» **Exercise description**:
Report every line in the records below that holds the word "brown".

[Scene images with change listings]
######

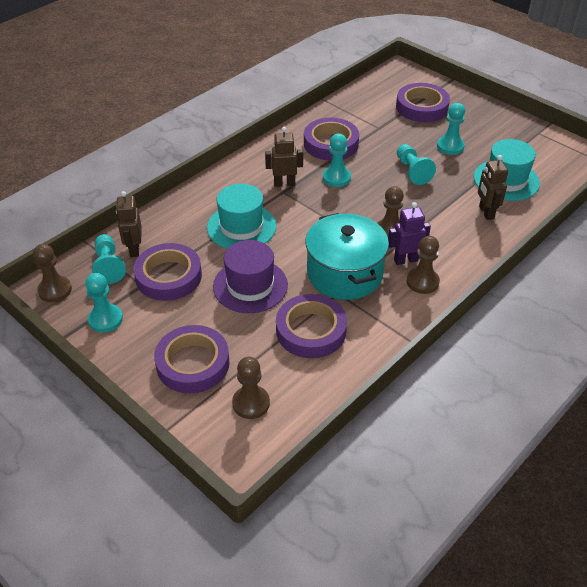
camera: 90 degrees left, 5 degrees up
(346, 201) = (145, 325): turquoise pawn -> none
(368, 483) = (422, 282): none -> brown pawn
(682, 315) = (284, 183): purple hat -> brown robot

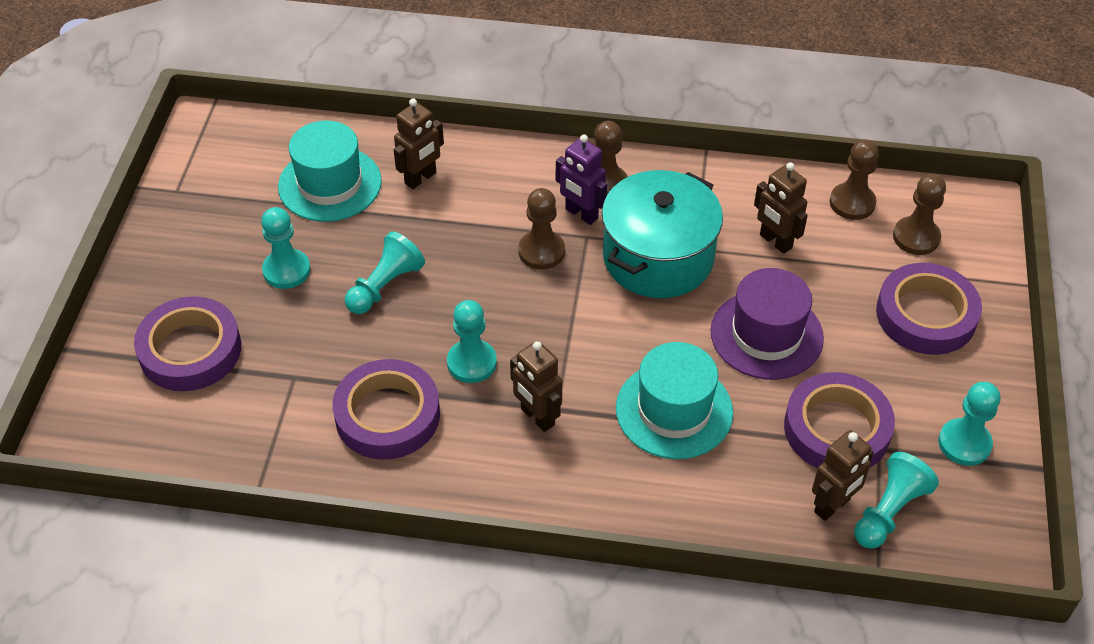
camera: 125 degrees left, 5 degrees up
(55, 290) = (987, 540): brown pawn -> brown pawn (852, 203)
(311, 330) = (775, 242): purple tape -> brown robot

######

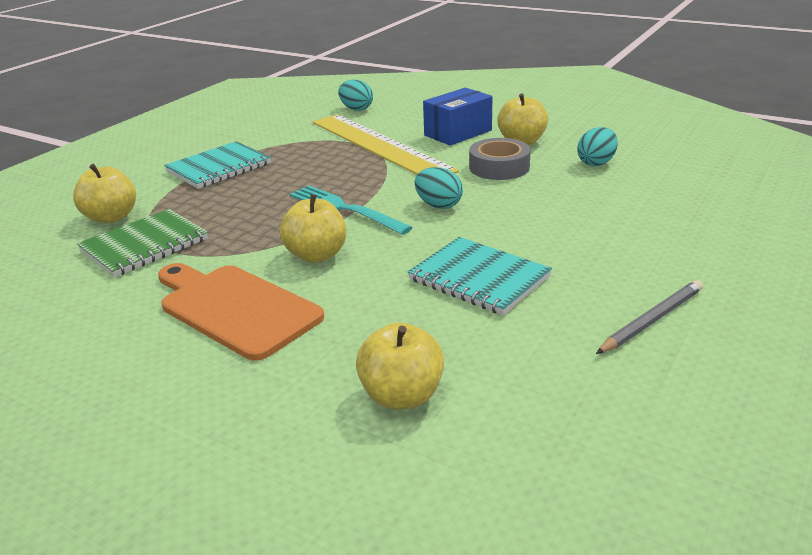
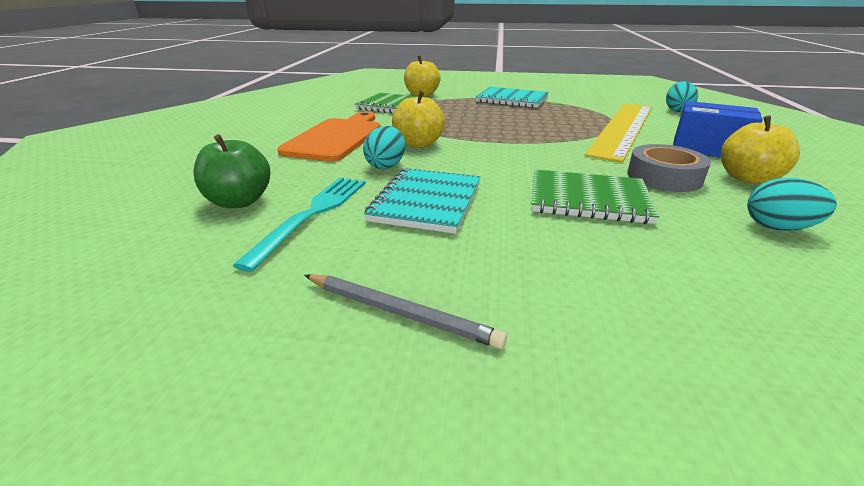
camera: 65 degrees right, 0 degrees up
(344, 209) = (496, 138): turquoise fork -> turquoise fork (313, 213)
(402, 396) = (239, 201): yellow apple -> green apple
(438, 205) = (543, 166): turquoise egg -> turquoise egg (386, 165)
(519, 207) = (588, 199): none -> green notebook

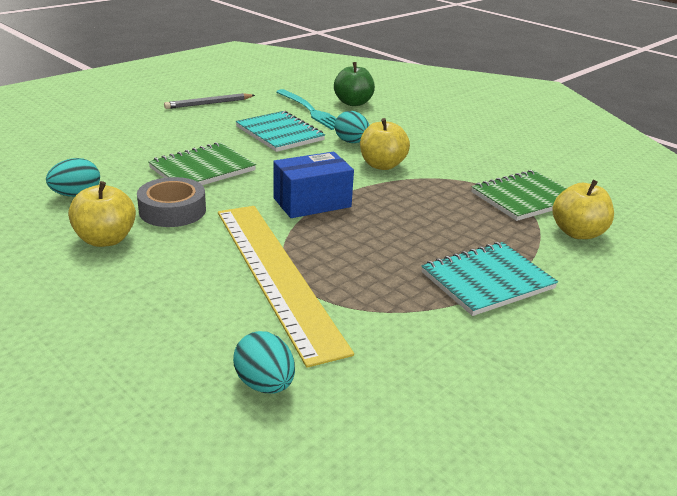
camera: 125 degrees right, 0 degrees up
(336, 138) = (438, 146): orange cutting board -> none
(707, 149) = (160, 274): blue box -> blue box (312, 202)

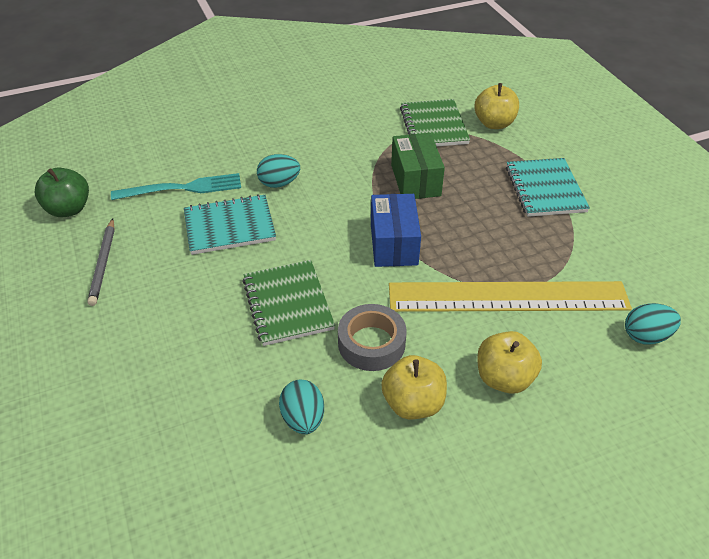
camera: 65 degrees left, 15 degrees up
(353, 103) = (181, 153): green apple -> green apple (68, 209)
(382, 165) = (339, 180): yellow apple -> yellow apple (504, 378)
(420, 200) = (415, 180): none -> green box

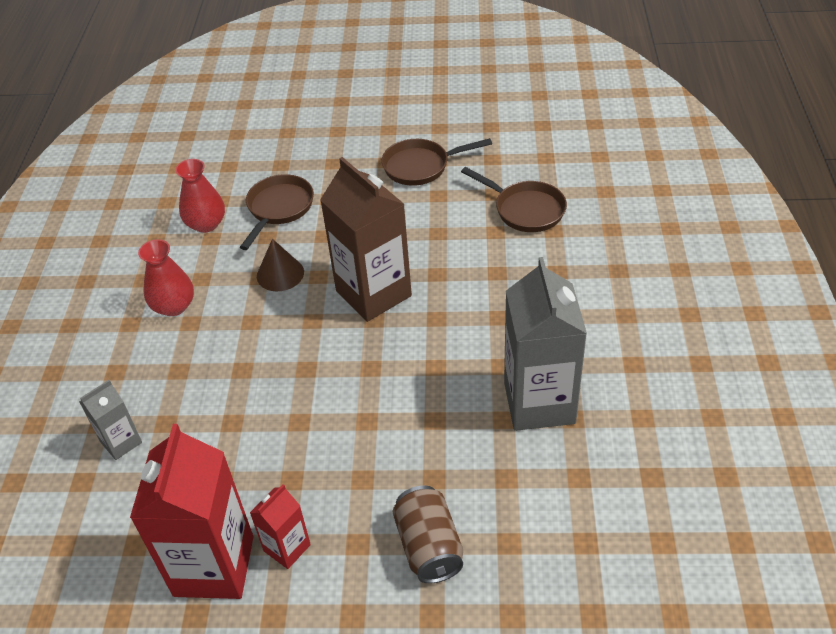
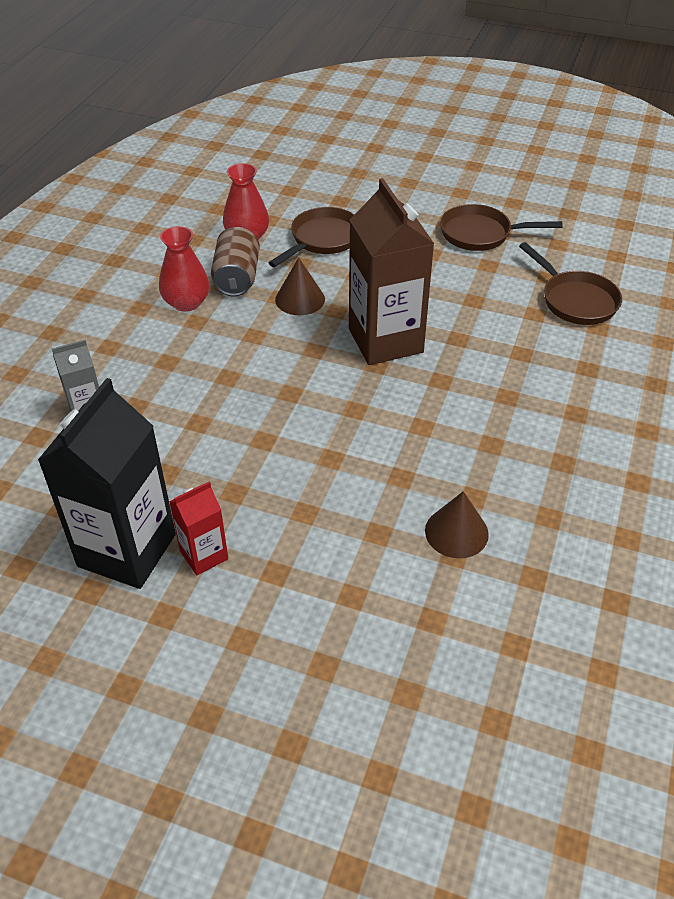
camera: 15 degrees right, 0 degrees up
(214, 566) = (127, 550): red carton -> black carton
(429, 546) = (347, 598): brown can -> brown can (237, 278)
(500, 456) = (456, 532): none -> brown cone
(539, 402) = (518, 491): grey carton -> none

######

» **Solution to this exercise**:
(368, 483) = (422, 282): none -> brown pawn
(682, 315) = (284, 183): purple hat -> brown robot
(55, 290) = (987, 540): brown pawn -> brown pawn (852, 203)
(311, 330) = (775, 242): purple tape -> brown robot
(429, 546) = (347, 598): brown can -> brown can (237, 278)
(500, 456) = (456, 532): none -> brown cone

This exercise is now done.